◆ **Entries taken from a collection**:
+--

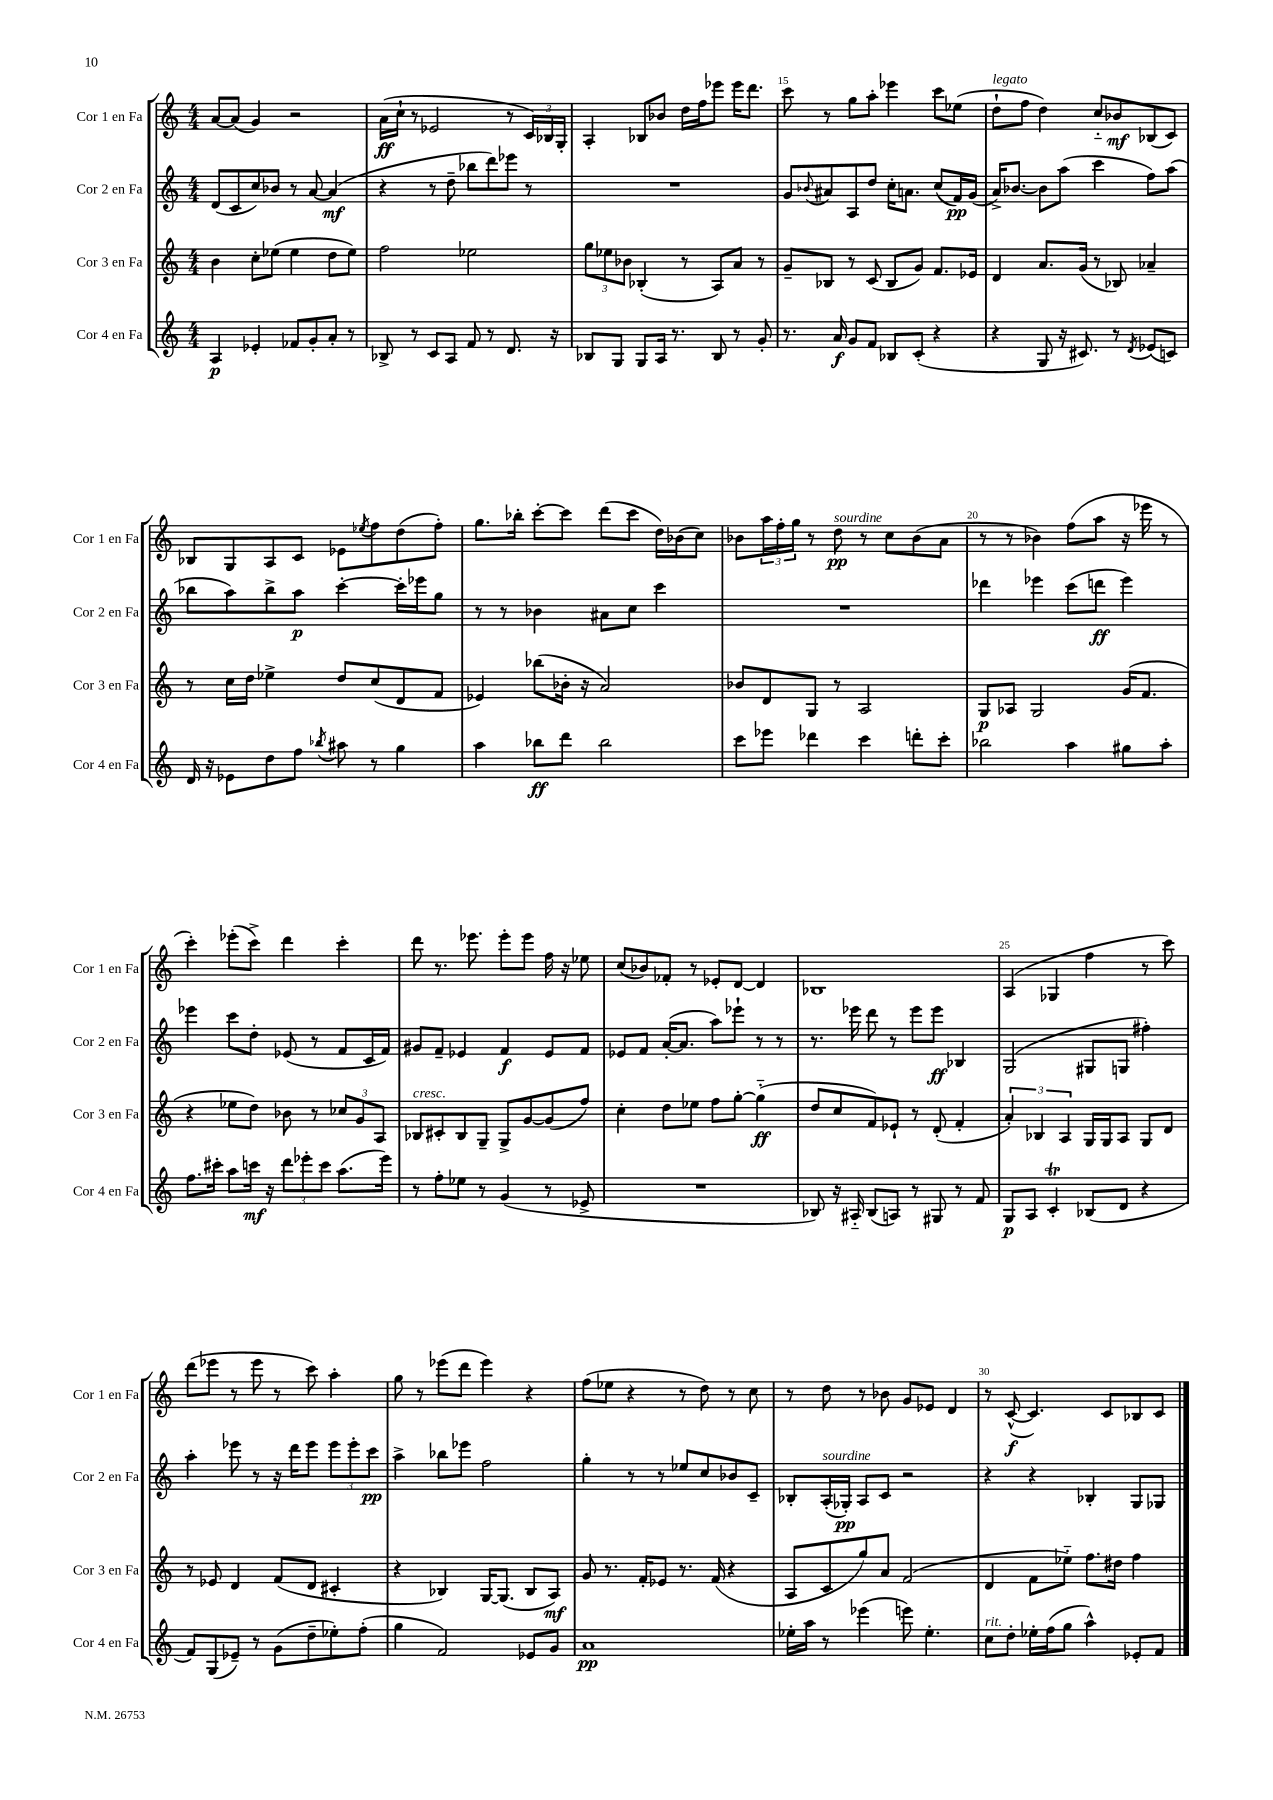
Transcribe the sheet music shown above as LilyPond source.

<<
\new StaffGroup <<
\new Staff = "s0" \with { instrumentName = "Cor 1 en Fa" shortInstrumentName = "Cor 1 en Fa" } {
    \clef treble \key c \major \numericTimeSignature \time 4/4
    a'8~ a'8( g'4) r2 |
    a'16\ff( c''16-! r8 ees'2 r8 \tuplet 3/2 { c'16) bes16 g16-. } |
    a4-. bes8 bes'8 d''16 f''16 ees'''8 ees'''16 d'''8. |
    c'''8 r8 g''8 a''8-. ees'''4 c'''8 ees''8( |
    d''8-!^\markup { \italic "legato" } f''8 d''4) c''8-_ bes'8\mf bes8( c'8) |
    bes8 g8 a8 c'8 ees'8 \acciaccatura { ees''8 } f''8 d''8( f''8-.) |
    g''8. bes''16-. c'''8~-. c'''8 d'''8( c'''8 d''16) bes'16( c''8) |
    bes'8 \tuplet 3/2 { a''16 f''16-. g''16 } r8 d''8\pp^\markup { \italic "sourdine" } r8 c''8 bes'8( a'8 |
    r8 r8 bes'4) f''8( a''8 r16 ees'''16 r8 |
    c'''4-.) ees'''8-.( c'''8->) d'''4 c'''4-. |
    d'''8 r8. ees'''8. ees'''8-. ees'''8 f''16 r16 ees''8 |
    c''8( bes'8) fes'8-. r8 ees'8-. d'8~ d'4 |
    bes1 |
    a4( ges4 f''4 r8 c'''8) |
    d'''8( ees'''8 r8 ees'''8 r8 c'''8) a''4-. |
    g''8 r8 ees'''8( d'''8 ees'''4) r4 |
    f''8( ees''8 r4 r8 d''8) r8 c''8 |
    r8 d''8 r8 bes'8 g'8 ees'8 d'4 |
    r8 c'8~-^\f( c'4.) c'8 bes8 c'8 \bar "|." |
}
\new Staff = "s1" \with { instrumentName = "Cor 2 en Fa" shortInstrumentName = "Cor 2 en Fa" } {
    \clef treble \key c \major \numericTimeSignature \time 4/4
    d'8( c'8 c''8) bes'8 r8 a'8~ a'4\mf( |
    r4 r8 d''8-- bes''8 d'''8) ees'''8 r8 |
    R1 |
    g'8 \appoggiatura { bes'8 } ais'8 a8 d''8 c''16-. a'8. c''8( f'16\pp) g'16( |
    a'16->) bes'8.~ bes'8 a''8( c'''4 f''8) a''8( |
    bes''8 a''8) bes''8-> a''8\p c'''4~-. c'''16-. ees'''16 g''8 |
    r8 r8 bes'4 ais'8 c''8 c'''4 |
    R1 |
    des'''4 ees'''4 c'''8( d'''8\ff ees'''4) |
    ees'''4 c'''8 d''8-. ees'8( r8 f'8 c'16 f'16) |
    gis'8 f'8-- ees'4 f'4\f ees'8 f'8 |
    ees'8 f'8 a'16~-.( a'8. a''8) ees'''8-! r8 r8 |
    r8. ees'''16 d'''8 r8 ees'''8 ees'''8\ff bes4 |
    g2( gis8 g8 fis''4-.) |
    a''4-. ees'''8 r8 r16 d'''16 ees'''8 \tuplet 3/2 { ees'''8 ees'''8-. c'''8\pp } |
    a''4-> bes''8 ees'''8 f''2 |
    g''4-. r8 r8 ees''8 c''8 bes'8 c'8-- |
    bes8-. a16-.^\markup { \italic "sourdine" }( ges16-.\pp) a8 c'8 r2 |
    r4 r4 bes4-. g8 ges8 \bar "|." |
}
\new Staff = "s2" \with { instrumentName = "Cor 3 en Fa" shortInstrumentName = "Cor 3 en Fa" } {
    \clef treble \key c \major \numericTimeSignature \time 4/4
    b'4 c''8-. ees''8( ees''4 d''8 ees''8) |
    f''2 ees''2 |
    \tuplet 3/2 { g''8 ees''8 bes'8 } bes4-.( r8 a8) a'8 r8 |
    g'8-- bes8 r8 c'8( bes8 g'8) f'8. ees'16 |
    d'4 a'8. g'16( r8 bes8) aes'4-- |
    r8 c''16 d''16 ees''4-> d''8 c''8( d'8 f'8 |
    ees'4) bes''8( bes'16-. r16 a'2) |
    bes'8 d'8 g8 r8 a2 |
    g8\p aes8 g2 g'16( f'8. |
    r4 ees''8 d''8) bes'8 r8 \tuplet 3/2 { ces''8 g'8 a8 } |
    bes8^\markup { \italic "cresc." } cis'8-. bes8 g8-- g8-> g'8~ g'8( f''8) |
    c''4-. d''8 ees''8 f''8 g''8~-. g''4-_\ff( |
    d''8 c''8 f'8) ees'8-! r8 d'8-.( f'4-. |
    \tuplet 3/2 { a'4-.) bes4 a4 } g16 g16 a8 g8 d'8 |
    r8 ees'8 d'4 f'8( d'8 cis'4-. |
    r4 bes4) g16~ g8.( bes8 a8\mf) |
    g'8 r8. f'16-. ees'8 r8. f'16( r4 |
    a8 c'8 g''8) a'8 f'2( |
    d'4 f'8 ees''8-_) f''8. dis''16 f''4 \bar "|." |
}
\new Staff = "s3" \with { instrumentName = "Cor 4 en Fa" shortInstrumentName = "Cor 4 en Fa" } {
    \clef treble \key c \major \numericTimeSignature \time 4/4
    a4\p ees'4-. fes'8 g'8-. a'8-. r8 |
    bes8-> r8 c'8 a8 f'8 r8 d'8. r16 |
    bes8 g8 g8 a16 r8. bes8 r8 g'8-. |
    r8. a'16\f g'8 f'8 bes8 c'8-.( r4 |
    r4 g8 r16 cis'8.) r8 \acciaccatura { d'8 } ees'8( c'8) |
    d'16 r16 ees'8 d''8 f''8 \acciaccatura { bes''8 } ais''8 r8 g''4 |
    a''4 bes''8\ff d'''8 bes''2 |
    c'''8 ees'''8 des'''4 c'''4 d'''8-. c'''8-. |
    bes''2 a''4 gis''8 a''8-. |
    f''8. cis'''16-. a''8 c'''16\mf r16 \tuplet 3/2 { d'''8 ees'''8-. c'''8 } a''8.( ees'''16) |
    r8 f''8-. ees''8 r8 g'4( r8 ees'8-> |
    R1 |
    bes8) r16 ais16-_ bes8( a8) r8 gis8 r8 f'8 |
    g8\p a8 c'4-.\trill bes8( d'8 r4 |
    f'8) g8( ees'8--) r8 g'8( d''8-- ees''8-.) f''8-.( |
    g''4 f'2) ees'8 g'8 |
    a'1\pp |
    ees''16-. a''16 r8 ees'''4( e'''8) ees''4.-. |
    c''8^\markup { \italic "rit." } d''8-. ees''16-. f''16( g''8 a''4-^) ees'8-. f'8 \bar "|." |
}
>>
>>
\layout { \context { \Score currentBarNumber = #12 \override BarNumber.break-visibility = ##(#f #t #t) barNumberVisibility = #(every-nth-bar-number-visible 5) } }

+--

◆ **WHAT TO WORK ON**: Pull out every line in the entries above that contains the string "shortInstrumentName", matching case exactly.

◆ **FINISHED EXERCISE**:
\new Staff = "s0" \with { instrumentName = "Cor 1 en Fa" shortInstrumentName = "Cor 1 en Fa" } {
\new Staff = "s1" \with { instrumentName = "Cor 2 en Fa" shortInstrumentName = "Cor 2 en Fa" } {
\new Staff = "s2" \with { instrumentName = "Cor 3 en Fa" shortInstrumentName = "Cor 3 en Fa" } {
\new Staff = "s3" \with { instrumentName = "Cor 4 en Fa" shortInstrumentName = "Cor 4 en Fa" } {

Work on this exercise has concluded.